--- RECORDS SUPPLIED ---
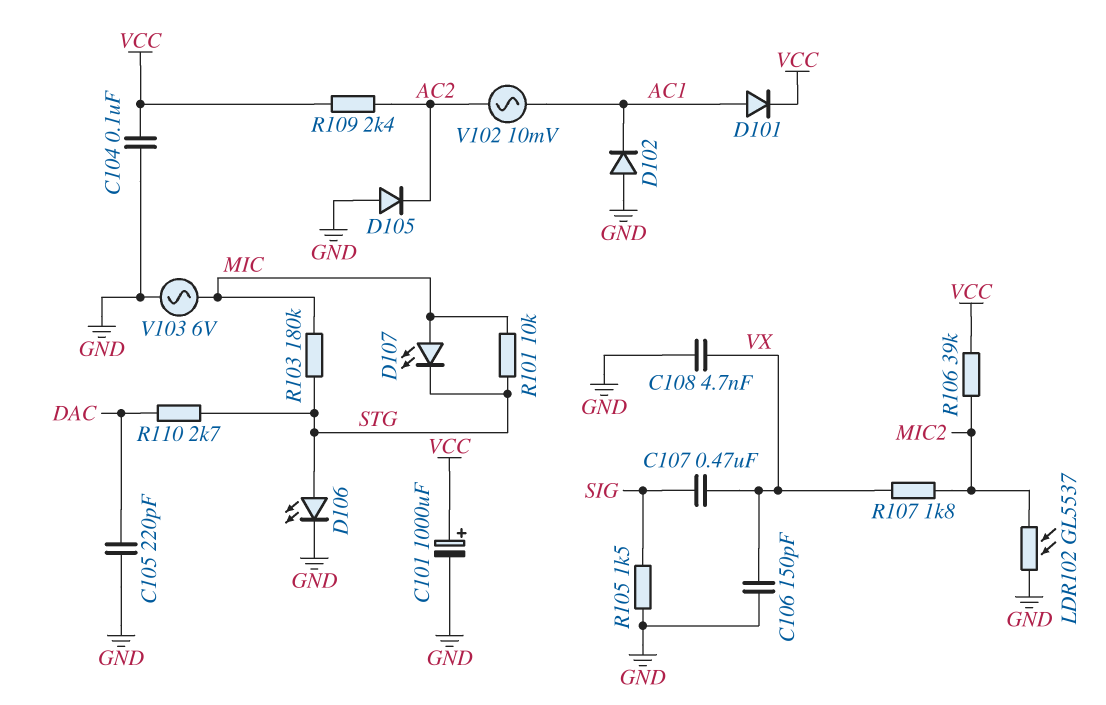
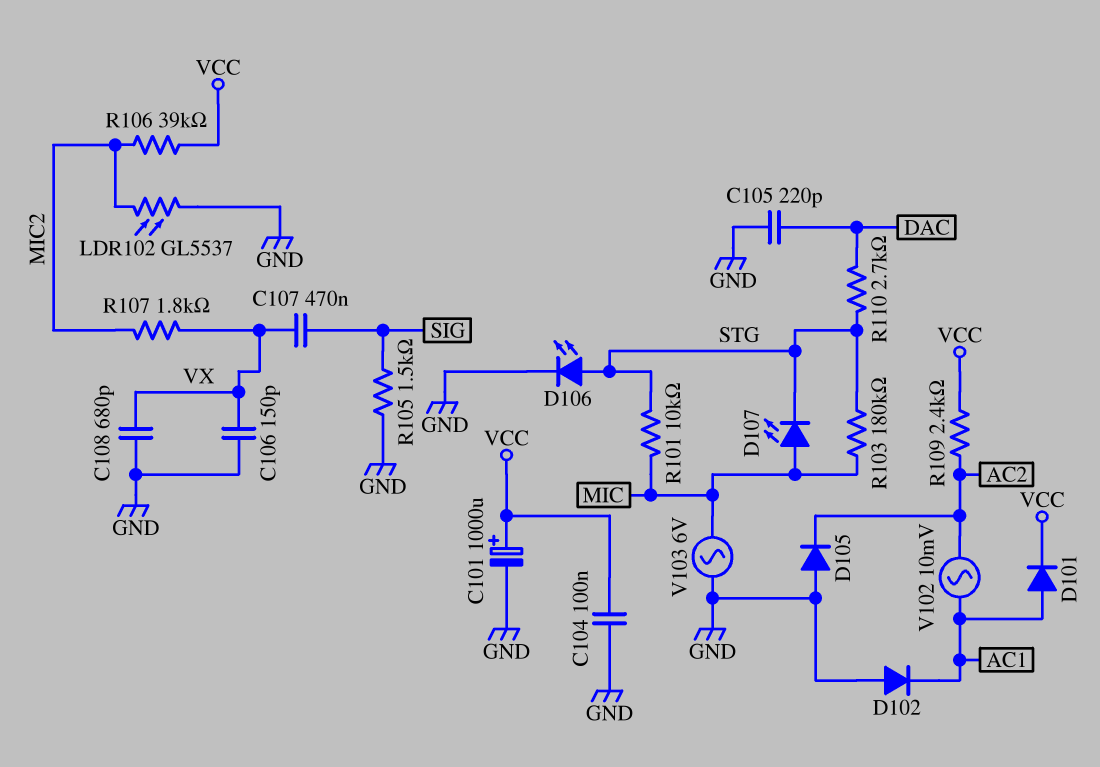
C108: 4.7nF (GND, VX) -> 680pF (GND, VX)

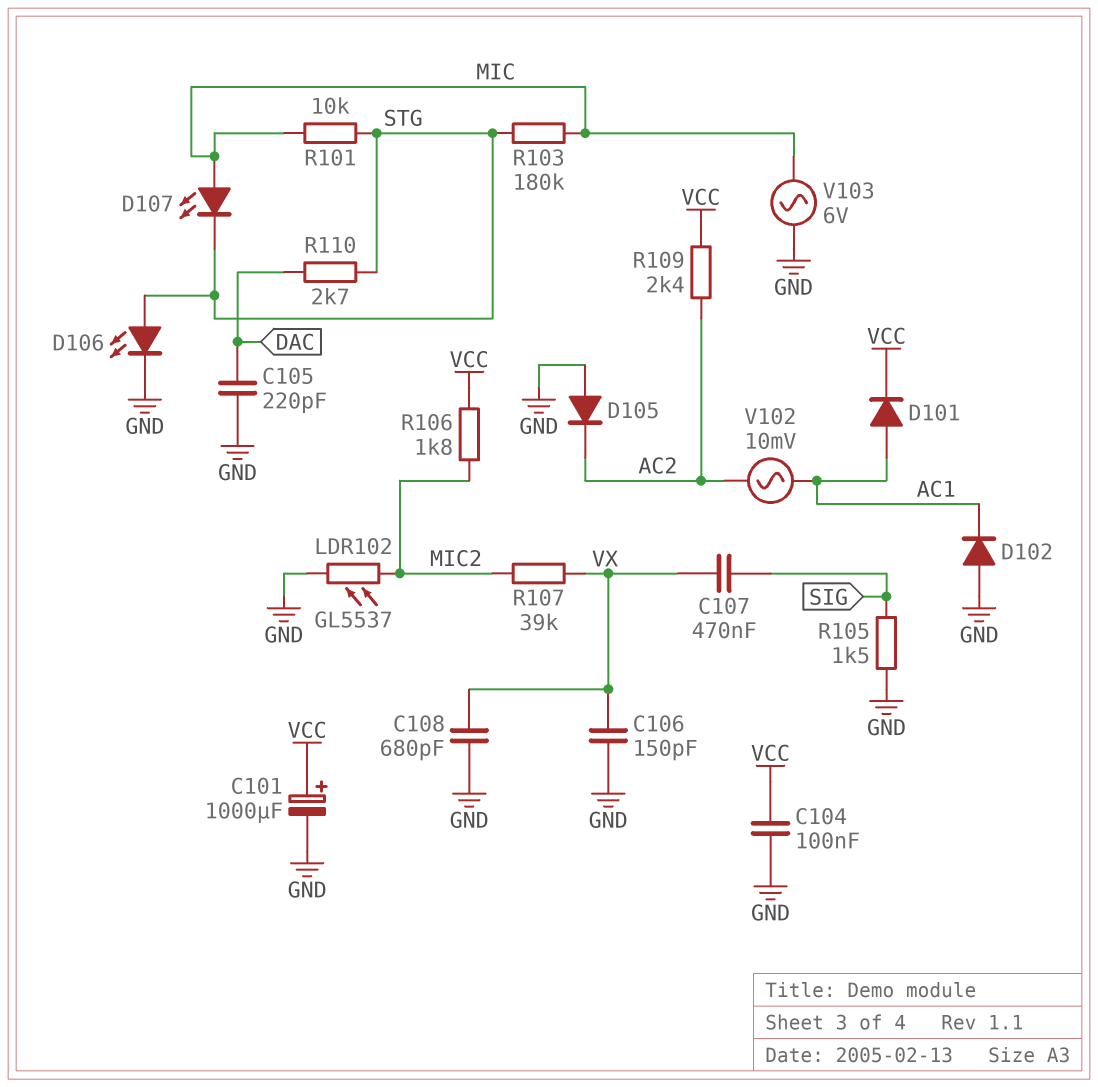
R106: 39k (MIC2, VCC) -> 1.8k (MIC2, VCC)
R107: 1.8k (MIC2, VX) -> 39k (MIC2, VX)

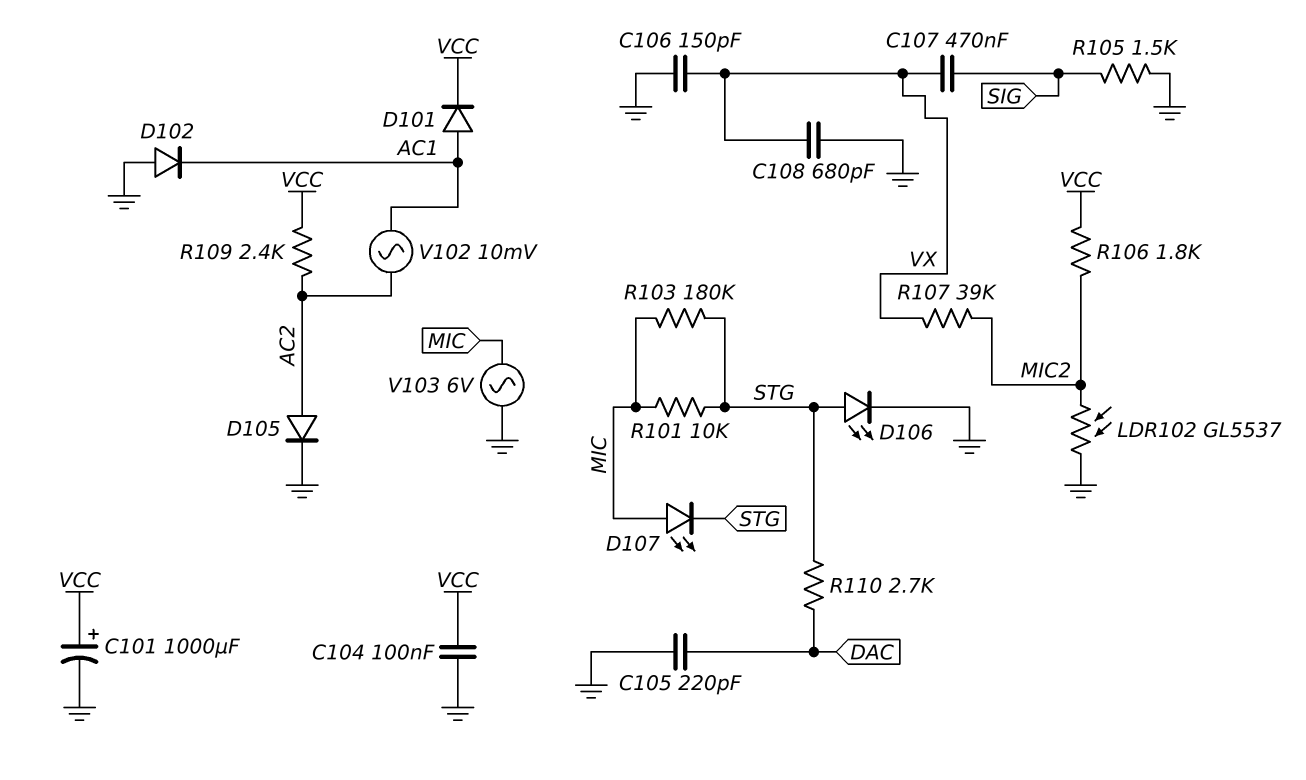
D105: diode (A GND, K AC2) -> diode (A AC2, K GND)

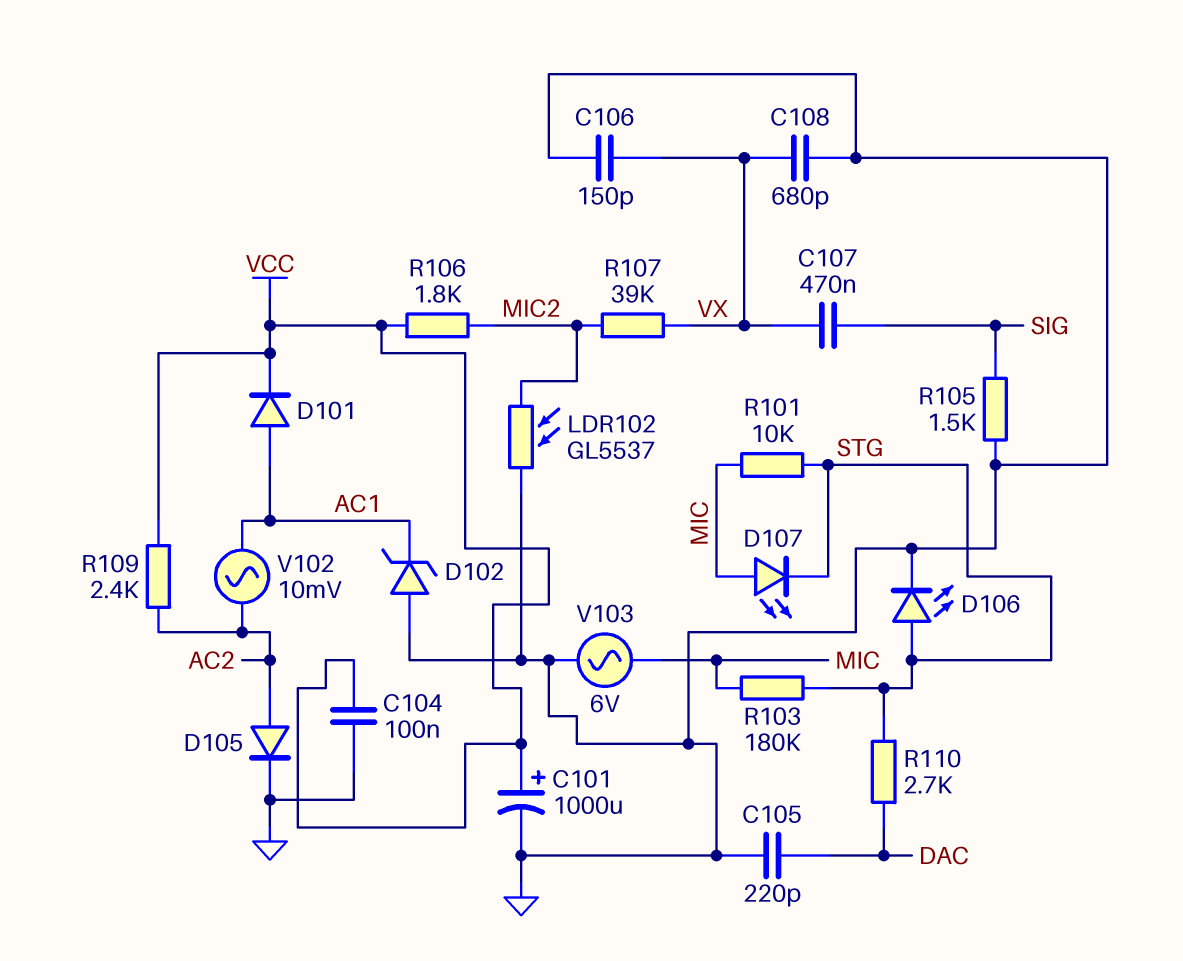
D102: diode (A GND, K AC1) -> zener (A GND, K AC1)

--- TASK TO COMPLETE ---
In the records above, find each line with the word "diode" and copy it.

--- RESPONSE FOR THIS EXERCISE ---
D105: diode (A GND, K AC2) -> diode (A AC2, K GND)
D102: diode (A GND, K AC1) -> zener (A GND, K AC1)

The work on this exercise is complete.